[Opening Data below section]

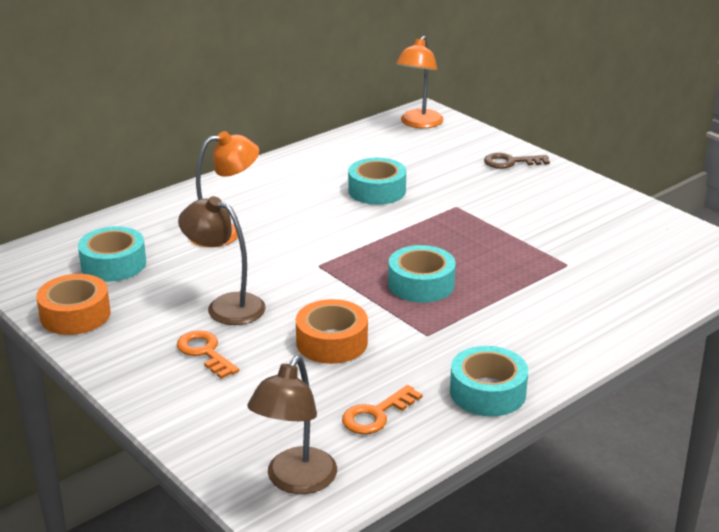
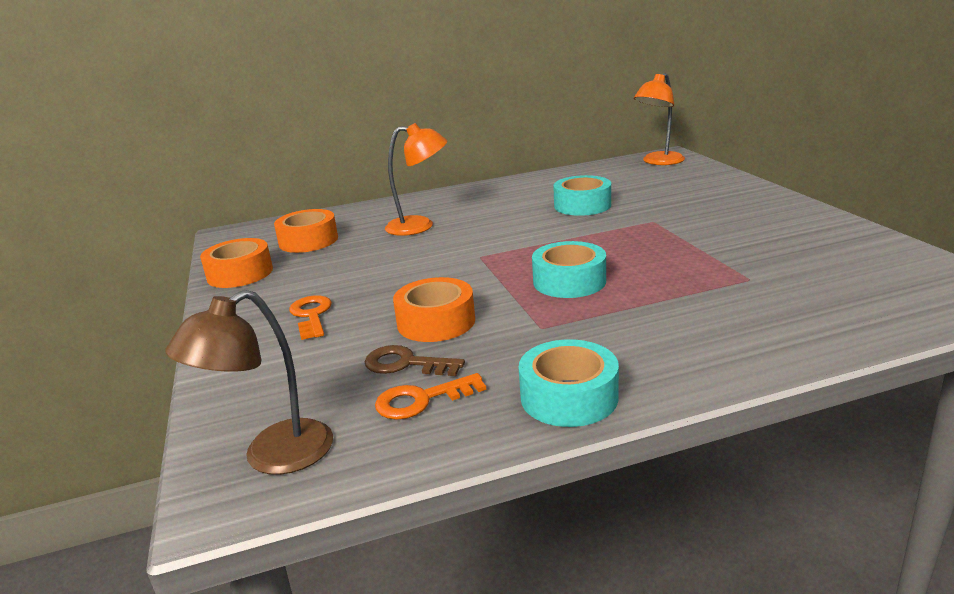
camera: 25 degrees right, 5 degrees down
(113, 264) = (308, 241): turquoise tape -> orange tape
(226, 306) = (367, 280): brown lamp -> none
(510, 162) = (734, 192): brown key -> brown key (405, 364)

[Closing Data below section]

▸ **Work instructions**:
What is the number of lines above that contain the string "brown"? Answer with the number alone.

▸ **Exercise output**:
2